→ **Activity**
Print the data that follows without changing a single word.

→ **Dataset entries**
──────────

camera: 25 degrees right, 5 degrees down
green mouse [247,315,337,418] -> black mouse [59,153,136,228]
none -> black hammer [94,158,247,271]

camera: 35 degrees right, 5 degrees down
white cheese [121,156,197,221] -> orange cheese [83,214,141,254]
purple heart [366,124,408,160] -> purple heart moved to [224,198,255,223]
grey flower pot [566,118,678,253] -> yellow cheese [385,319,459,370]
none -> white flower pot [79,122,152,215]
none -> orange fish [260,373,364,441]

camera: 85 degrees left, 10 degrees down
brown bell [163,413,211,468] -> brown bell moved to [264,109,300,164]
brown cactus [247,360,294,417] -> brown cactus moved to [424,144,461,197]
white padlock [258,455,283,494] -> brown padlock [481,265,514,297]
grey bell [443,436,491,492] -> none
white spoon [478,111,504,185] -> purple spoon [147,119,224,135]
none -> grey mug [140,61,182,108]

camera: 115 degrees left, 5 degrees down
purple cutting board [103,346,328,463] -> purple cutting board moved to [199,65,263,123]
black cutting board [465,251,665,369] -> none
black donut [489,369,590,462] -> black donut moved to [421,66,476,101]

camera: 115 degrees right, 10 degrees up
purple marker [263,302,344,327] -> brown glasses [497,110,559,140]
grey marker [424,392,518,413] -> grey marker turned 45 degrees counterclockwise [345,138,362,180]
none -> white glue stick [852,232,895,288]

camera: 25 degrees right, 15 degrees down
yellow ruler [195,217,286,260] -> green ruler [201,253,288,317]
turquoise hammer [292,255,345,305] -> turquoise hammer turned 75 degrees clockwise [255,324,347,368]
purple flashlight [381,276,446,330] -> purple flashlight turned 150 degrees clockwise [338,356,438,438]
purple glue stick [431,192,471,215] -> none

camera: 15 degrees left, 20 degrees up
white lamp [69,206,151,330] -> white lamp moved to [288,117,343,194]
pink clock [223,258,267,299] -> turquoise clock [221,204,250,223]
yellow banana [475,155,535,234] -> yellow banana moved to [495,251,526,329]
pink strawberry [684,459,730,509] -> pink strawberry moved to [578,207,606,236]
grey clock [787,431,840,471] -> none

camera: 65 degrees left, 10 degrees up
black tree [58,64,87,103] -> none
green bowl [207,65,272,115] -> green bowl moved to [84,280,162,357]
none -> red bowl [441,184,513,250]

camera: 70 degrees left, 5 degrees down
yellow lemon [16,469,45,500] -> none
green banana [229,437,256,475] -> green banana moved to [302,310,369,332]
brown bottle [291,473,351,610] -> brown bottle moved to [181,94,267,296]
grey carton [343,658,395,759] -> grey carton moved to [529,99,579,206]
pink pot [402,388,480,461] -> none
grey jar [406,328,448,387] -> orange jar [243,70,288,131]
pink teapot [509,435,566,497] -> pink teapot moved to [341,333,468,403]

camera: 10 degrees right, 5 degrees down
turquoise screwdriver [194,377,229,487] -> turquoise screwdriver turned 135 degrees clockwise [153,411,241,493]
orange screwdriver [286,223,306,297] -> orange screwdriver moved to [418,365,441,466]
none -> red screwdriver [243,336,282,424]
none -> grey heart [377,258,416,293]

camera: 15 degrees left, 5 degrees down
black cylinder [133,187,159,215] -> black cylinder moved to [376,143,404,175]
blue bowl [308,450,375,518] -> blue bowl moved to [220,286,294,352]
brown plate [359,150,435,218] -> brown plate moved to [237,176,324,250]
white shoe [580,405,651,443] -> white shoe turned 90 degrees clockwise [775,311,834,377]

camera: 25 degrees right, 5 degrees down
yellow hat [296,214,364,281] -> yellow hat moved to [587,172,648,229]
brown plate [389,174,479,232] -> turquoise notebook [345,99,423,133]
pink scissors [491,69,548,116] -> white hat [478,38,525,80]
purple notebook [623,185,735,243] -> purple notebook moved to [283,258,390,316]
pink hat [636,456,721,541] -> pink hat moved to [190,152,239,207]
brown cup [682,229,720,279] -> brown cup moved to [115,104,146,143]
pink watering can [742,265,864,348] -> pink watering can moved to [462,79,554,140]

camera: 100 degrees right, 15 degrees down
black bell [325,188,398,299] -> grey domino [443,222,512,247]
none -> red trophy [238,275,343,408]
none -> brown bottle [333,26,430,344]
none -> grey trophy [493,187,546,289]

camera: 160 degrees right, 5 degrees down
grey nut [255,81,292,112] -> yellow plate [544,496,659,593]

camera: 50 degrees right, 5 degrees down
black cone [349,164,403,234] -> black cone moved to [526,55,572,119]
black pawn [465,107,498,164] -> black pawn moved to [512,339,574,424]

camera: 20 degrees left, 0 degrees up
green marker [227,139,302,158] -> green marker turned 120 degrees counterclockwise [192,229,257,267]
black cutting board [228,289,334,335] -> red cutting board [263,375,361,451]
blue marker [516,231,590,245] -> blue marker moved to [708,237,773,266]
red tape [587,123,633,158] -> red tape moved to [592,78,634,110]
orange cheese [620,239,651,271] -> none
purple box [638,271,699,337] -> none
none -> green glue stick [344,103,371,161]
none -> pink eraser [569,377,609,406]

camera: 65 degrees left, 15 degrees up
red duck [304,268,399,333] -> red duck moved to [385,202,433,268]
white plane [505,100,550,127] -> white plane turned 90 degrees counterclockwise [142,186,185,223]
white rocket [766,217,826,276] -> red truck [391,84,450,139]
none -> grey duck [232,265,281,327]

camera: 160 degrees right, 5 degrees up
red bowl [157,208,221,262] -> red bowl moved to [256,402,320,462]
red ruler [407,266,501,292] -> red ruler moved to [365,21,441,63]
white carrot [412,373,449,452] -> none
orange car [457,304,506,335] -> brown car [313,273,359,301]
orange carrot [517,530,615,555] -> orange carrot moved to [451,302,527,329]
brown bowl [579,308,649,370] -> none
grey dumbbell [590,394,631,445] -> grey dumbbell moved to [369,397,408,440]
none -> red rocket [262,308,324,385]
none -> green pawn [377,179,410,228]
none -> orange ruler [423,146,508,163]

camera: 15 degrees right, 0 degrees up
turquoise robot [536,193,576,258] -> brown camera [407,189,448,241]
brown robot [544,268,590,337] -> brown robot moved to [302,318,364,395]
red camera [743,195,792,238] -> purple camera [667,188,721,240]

──────────

→ **Answer area**
camera: 25 degrees right, 5 degrees down
green mouse [247,315,337,418] -> black mouse [59,153,136,228]
none -> black hammer [94,158,247,271]

camera: 35 degrees right, 5 degrees down
white cheese [121,156,197,221] -> orange cheese [83,214,141,254]
purple heart [366,124,408,160] -> purple heart moved to [224,198,255,223]
grey flower pot [566,118,678,253] -> yellow cheese [385,319,459,370]
none -> white flower pot [79,122,152,215]
none -> orange fish [260,373,364,441]

camera: 85 degrees left, 10 degrees down
brown bell [163,413,211,468] -> brown bell moved to [264,109,300,164]
brown cactus [247,360,294,417] -> brown cactus moved to [424,144,461,197]
white padlock [258,455,283,494] -> brown padlock [481,265,514,297]
grey bell [443,436,491,492] -> none
white spoon [478,111,504,185] -> purple spoon [147,119,224,135]
none -> grey mug [140,61,182,108]

camera: 115 degrees left, 5 degrees down
purple cutting board [103,346,328,463] -> purple cutting board moved to [199,65,263,123]
black cutting board [465,251,665,369] -> none
black donut [489,369,590,462] -> black donut moved to [421,66,476,101]

camera: 115 degrees right, 10 degrees up
purple marker [263,302,344,327] -> brown glasses [497,110,559,140]
grey marker [424,392,518,413] -> grey marker turned 45 degrees counterclockwise [345,138,362,180]
none -> white glue stick [852,232,895,288]

camera: 25 degrees right, 15 degrees down
yellow ruler [195,217,286,260] -> green ruler [201,253,288,317]
turquoise hammer [292,255,345,305] -> turquoise hammer turned 75 degrees clockwise [255,324,347,368]
purple flashlight [381,276,446,330] -> purple flashlight turned 150 degrees clockwise [338,356,438,438]
purple glue stick [431,192,471,215] -> none

camera: 15 degrees left, 20 degrees up
white lamp [69,206,151,330] -> white lamp moved to [288,117,343,194]
pink clock [223,258,267,299] -> turquoise clock [221,204,250,223]
yellow banana [475,155,535,234] -> yellow banana moved to [495,251,526,329]
pink strawberry [684,459,730,509] -> pink strawberry moved to [578,207,606,236]
grey clock [787,431,840,471] -> none

camera: 65 degrees left, 10 degrees up
black tree [58,64,87,103] -> none
green bowl [207,65,272,115] -> green bowl moved to [84,280,162,357]
none -> red bowl [441,184,513,250]

camera: 70 degrees left, 5 degrees down
yellow lemon [16,469,45,500] -> none
green banana [229,437,256,475] -> green banana moved to [302,310,369,332]
brown bottle [291,473,351,610] -> brown bottle moved to [181,94,267,296]
grey carton [343,658,395,759] -> grey carton moved to [529,99,579,206]
pink pot [402,388,480,461] -> none
grey jar [406,328,448,387] -> orange jar [243,70,288,131]
pink teapot [509,435,566,497] -> pink teapot moved to [341,333,468,403]

camera: 10 degrees right, 5 degrees down
turquoise screwdriver [194,377,229,487] -> turquoise screwdriver turned 135 degrees clockwise [153,411,241,493]
orange screwdriver [286,223,306,297] -> orange screwdriver moved to [418,365,441,466]
none -> red screwdriver [243,336,282,424]
none -> grey heart [377,258,416,293]

camera: 15 degrees left, 5 degrees down
black cylinder [133,187,159,215] -> black cylinder moved to [376,143,404,175]
blue bowl [308,450,375,518] -> blue bowl moved to [220,286,294,352]
brown plate [359,150,435,218] -> brown plate moved to [237,176,324,250]
white shoe [580,405,651,443] -> white shoe turned 90 degrees clockwise [775,311,834,377]

camera: 25 degrees right, 5 degrees down
yellow hat [296,214,364,281] -> yellow hat moved to [587,172,648,229]
brown plate [389,174,479,232] -> turquoise notebook [345,99,423,133]
pink scissors [491,69,548,116] -> white hat [478,38,525,80]
purple notebook [623,185,735,243] -> purple notebook moved to [283,258,390,316]
pink hat [636,456,721,541] -> pink hat moved to [190,152,239,207]
brown cup [682,229,720,279] -> brown cup moved to [115,104,146,143]
pink watering can [742,265,864,348] -> pink watering can moved to [462,79,554,140]

camera: 100 degrees right, 15 degrees down
black bell [325,188,398,299] -> grey domino [443,222,512,247]
none -> red trophy [238,275,343,408]
none -> brown bottle [333,26,430,344]
none -> grey trophy [493,187,546,289]

camera: 160 degrees right, 5 degrees down
grey nut [255,81,292,112] -> yellow plate [544,496,659,593]

camera: 50 degrees right, 5 degrees down
black cone [349,164,403,234] -> black cone moved to [526,55,572,119]
black pawn [465,107,498,164] -> black pawn moved to [512,339,574,424]

camera: 20 degrees left, 0 degrees up
green marker [227,139,302,158] -> green marker turned 120 degrees counterclockwise [192,229,257,267]
black cutting board [228,289,334,335] -> red cutting board [263,375,361,451]
blue marker [516,231,590,245] -> blue marker moved to [708,237,773,266]
red tape [587,123,633,158] -> red tape moved to [592,78,634,110]
orange cheese [620,239,651,271] -> none
purple box [638,271,699,337] -> none
none -> green glue stick [344,103,371,161]
none -> pink eraser [569,377,609,406]

camera: 65 degrees left, 15 degrees up
red duck [304,268,399,333] -> red duck moved to [385,202,433,268]
white plane [505,100,550,127] -> white plane turned 90 degrees counterclockwise [142,186,185,223]
white rocket [766,217,826,276] -> red truck [391,84,450,139]
none -> grey duck [232,265,281,327]

camera: 160 degrees right, 5 degrees up
red bowl [157,208,221,262] -> red bowl moved to [256,402,320,462]
red ruler [407,266,501,292] -> red ruler moved to [365,21,441,63]
white carrot [412,373,449,452] -> none
orange car [457,304,506,335] -> brown car [313,273,359,301]
orange carrot [517,530,615,555] -> orange carrot moved to [451,302,527,329]
brown bowl [579,308,649,370] -> none
grey dumbbell [590,394,631,445] -> grey dumbbell moved to [369,397,408,440]
none -> red rocket [262,308,324,385]
none -> green pawn [377,179,410,228]
none -> orange ruler [423,146,508,163]

camera: 15 degrees right, 0 degrees up
turquoise robot [536,193,576,258] -> brown camera [407,189,448,241]
brown robot [544,268,590,337] -> brown robot moved to [302,318,364,395]
red camera [743,195,792,238] -> purple camera [667,188,721,240]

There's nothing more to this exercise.